'''
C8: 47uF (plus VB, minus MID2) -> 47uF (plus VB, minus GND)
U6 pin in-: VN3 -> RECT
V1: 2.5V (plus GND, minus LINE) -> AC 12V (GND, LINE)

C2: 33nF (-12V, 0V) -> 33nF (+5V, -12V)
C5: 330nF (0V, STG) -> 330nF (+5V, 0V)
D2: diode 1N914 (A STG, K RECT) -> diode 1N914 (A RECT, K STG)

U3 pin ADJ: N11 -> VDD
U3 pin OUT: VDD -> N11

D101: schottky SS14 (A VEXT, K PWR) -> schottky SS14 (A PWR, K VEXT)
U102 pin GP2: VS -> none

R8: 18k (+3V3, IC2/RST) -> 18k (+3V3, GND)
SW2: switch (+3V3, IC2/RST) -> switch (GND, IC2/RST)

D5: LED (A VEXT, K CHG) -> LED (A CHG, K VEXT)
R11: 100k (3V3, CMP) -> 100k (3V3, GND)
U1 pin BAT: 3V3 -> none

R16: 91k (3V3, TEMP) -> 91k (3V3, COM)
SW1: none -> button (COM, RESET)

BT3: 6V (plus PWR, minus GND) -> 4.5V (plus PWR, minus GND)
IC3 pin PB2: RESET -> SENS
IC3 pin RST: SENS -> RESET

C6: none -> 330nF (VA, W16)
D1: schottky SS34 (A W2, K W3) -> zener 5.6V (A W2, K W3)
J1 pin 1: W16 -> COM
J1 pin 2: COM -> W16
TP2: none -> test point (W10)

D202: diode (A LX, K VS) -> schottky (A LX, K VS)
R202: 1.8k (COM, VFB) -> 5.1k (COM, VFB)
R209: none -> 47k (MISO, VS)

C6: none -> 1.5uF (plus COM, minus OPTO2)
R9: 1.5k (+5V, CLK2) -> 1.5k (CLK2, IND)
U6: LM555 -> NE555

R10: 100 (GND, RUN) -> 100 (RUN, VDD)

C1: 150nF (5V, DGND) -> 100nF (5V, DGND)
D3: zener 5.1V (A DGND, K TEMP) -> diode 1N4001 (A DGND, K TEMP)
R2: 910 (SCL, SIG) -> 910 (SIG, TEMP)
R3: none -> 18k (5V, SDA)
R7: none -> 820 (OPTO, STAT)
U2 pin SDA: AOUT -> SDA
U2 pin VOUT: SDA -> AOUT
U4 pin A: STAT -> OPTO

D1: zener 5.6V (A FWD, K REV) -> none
'''
**Task instructions:** Write down only how many lines in the listing contain the word "DGND".

**Result for this exercise:** 2